_Work instructions_
Repeat exactly the opening lines of the records, ending with the line that contains "R13: 2.2k (SIG5, SIG20) -> 1.3k (SIG5, SIG20)".
Top of Source data
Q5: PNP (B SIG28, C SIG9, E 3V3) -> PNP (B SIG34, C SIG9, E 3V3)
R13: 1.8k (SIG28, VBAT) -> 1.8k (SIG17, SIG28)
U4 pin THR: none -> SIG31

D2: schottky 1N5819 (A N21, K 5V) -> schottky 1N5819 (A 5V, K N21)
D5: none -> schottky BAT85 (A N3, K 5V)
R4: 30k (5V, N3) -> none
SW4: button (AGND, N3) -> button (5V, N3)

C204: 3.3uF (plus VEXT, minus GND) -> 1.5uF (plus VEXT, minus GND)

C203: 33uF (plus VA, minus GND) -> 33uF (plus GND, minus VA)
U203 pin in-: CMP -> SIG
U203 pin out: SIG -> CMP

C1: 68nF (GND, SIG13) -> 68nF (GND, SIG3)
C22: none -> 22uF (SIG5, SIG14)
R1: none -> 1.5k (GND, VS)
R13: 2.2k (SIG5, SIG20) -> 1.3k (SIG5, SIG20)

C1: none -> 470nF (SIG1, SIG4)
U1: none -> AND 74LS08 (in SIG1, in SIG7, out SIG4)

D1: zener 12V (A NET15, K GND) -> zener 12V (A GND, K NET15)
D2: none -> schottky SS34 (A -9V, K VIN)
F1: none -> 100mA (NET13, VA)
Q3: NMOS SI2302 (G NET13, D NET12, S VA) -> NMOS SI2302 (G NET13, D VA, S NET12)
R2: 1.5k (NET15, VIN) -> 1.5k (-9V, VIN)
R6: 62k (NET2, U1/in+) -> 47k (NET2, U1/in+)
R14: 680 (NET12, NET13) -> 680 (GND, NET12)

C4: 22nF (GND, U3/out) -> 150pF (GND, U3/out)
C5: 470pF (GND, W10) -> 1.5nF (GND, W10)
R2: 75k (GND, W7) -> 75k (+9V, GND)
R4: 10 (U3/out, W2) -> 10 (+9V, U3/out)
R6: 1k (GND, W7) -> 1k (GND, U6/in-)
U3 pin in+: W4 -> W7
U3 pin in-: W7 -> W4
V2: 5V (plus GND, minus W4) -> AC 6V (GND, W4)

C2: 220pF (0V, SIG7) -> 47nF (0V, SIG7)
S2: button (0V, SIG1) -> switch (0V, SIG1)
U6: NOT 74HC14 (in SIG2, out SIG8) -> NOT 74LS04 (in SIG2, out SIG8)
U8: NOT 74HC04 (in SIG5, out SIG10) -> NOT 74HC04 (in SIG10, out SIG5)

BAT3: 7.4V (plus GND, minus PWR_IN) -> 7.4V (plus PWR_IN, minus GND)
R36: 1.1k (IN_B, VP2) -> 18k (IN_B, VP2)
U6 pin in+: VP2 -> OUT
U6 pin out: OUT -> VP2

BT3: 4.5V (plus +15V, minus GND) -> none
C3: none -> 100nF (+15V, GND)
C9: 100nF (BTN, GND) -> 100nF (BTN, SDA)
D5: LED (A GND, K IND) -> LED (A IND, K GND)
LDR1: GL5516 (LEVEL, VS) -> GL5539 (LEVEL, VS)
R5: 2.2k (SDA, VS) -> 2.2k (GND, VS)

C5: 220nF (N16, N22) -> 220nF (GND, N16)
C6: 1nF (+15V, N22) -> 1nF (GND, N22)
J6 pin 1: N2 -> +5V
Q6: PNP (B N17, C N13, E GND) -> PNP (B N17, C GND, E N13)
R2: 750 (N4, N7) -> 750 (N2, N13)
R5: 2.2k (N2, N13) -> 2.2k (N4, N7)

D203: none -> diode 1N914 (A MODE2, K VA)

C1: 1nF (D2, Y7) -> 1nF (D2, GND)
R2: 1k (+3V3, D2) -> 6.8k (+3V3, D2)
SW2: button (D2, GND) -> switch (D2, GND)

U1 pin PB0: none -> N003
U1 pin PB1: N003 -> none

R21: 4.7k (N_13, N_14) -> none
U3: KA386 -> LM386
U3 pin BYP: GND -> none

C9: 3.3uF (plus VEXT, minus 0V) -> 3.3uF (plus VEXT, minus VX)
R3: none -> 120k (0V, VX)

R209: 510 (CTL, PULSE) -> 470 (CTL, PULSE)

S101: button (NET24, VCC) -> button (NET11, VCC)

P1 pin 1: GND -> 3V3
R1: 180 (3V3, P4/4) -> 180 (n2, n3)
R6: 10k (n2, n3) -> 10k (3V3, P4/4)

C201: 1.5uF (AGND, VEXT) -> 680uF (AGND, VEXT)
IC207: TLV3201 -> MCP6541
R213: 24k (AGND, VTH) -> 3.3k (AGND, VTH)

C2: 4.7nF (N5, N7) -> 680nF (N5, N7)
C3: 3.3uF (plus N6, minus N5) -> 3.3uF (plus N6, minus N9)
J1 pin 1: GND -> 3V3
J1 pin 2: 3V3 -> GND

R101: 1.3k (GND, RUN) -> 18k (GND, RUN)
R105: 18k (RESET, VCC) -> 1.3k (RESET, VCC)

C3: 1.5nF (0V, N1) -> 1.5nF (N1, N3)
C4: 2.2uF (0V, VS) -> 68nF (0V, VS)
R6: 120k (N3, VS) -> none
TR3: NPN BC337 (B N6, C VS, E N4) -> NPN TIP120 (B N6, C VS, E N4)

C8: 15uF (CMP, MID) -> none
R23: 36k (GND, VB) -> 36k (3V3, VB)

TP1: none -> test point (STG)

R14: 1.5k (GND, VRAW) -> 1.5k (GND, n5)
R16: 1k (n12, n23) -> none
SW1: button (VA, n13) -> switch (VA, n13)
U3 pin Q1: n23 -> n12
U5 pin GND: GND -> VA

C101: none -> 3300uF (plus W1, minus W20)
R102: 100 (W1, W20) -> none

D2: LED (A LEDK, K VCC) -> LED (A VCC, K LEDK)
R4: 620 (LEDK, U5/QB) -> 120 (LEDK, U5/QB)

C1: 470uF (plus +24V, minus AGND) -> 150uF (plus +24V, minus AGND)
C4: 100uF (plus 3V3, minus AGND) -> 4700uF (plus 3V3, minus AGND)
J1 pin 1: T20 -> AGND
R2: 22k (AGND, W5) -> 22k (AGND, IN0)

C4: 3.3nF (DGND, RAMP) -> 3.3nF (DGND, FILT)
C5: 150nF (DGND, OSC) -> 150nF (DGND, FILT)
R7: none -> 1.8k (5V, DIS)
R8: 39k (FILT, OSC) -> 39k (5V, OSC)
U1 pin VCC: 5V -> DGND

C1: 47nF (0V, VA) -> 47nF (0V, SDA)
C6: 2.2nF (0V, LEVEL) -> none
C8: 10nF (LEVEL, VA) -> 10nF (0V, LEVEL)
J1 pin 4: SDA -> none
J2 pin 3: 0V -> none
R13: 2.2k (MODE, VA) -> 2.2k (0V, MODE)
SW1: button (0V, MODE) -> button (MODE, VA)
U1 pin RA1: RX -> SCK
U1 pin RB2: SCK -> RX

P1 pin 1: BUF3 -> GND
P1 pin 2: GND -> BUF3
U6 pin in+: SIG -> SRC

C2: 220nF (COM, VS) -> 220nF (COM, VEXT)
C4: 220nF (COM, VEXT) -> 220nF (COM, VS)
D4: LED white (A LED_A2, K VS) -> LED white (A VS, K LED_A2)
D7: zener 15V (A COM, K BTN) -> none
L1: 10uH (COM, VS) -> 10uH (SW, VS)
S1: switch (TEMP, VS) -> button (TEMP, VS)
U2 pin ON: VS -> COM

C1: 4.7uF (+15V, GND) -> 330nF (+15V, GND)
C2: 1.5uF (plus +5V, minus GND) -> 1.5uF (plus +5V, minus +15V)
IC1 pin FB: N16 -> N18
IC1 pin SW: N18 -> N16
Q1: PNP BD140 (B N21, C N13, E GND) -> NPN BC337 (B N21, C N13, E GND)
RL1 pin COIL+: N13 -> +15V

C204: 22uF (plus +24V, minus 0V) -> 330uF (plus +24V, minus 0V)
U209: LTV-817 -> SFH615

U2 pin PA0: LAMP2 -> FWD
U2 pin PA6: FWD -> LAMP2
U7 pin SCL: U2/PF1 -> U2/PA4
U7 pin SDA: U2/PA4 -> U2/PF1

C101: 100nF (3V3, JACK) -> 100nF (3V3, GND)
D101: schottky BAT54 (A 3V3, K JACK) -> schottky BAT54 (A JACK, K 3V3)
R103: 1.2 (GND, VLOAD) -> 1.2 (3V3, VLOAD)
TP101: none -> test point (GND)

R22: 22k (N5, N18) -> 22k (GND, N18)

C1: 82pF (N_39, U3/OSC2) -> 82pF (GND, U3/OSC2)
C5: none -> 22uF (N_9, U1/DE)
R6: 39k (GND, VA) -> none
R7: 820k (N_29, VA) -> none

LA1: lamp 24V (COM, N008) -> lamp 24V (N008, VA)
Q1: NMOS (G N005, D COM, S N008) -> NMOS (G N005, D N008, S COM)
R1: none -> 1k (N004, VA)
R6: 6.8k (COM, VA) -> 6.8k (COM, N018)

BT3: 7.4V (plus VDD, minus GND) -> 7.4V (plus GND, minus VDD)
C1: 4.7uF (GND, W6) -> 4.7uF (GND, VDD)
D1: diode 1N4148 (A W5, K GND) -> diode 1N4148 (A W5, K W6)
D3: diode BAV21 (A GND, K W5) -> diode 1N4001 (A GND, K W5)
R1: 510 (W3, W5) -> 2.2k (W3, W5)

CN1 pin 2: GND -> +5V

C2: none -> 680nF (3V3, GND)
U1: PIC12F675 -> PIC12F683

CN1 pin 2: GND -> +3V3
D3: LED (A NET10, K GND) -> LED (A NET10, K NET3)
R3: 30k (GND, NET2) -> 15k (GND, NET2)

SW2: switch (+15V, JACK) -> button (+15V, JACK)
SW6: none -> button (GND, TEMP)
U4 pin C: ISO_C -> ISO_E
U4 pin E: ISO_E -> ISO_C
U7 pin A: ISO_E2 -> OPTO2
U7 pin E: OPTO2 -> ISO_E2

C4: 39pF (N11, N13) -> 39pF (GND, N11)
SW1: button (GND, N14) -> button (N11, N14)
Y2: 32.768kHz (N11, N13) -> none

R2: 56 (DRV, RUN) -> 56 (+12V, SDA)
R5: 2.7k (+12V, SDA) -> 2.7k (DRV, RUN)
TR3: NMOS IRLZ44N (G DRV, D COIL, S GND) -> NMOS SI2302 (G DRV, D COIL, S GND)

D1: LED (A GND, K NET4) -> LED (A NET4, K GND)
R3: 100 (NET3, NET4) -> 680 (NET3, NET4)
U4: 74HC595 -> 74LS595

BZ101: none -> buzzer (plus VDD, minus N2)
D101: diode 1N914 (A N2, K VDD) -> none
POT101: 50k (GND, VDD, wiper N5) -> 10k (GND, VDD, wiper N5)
Bottom of Source data
_Exercise solution_
Q5: PNP (B SIG28, C SIG9, E 3V3) -> PNP (B SIG34, C SIG9, E 3V3)
R13: 1.8k (SIG28, VBAT) -> 1.8k (SIG17, SIG28)
U4 pin THR: none -> SIG31

D2: schottky 1N5819 (A N21, K 5V) -> schottky 1N5819 (A 5V, K N21)
D5: none -> schottky BAT85 (A N3, K 5V)
R4: 30k (5V, N3) -> none
SW4: button (AGND, N3) -> button (5V, N3)

C204: 3.3uF (plus VEXT, minus GND) -> 1.5uF (plus VEXT, minus GND)

C203: 33uF (plus VA, minus GND) -> 33uF (plus GND, minus VA)
U203 pin in-: CMP -> SIG
U203 pin out: SIG -> CMP

C1: 68nF (GND, SIG13) -> 68nF (GND, SIG3)
C22: none -> 22uF (SIG5, SIG14)
R1: none -> 1.5k (GND, VS)
R13: 2.2k (SIG5, SIG20) -> 1.3k (SIG5, SIG20)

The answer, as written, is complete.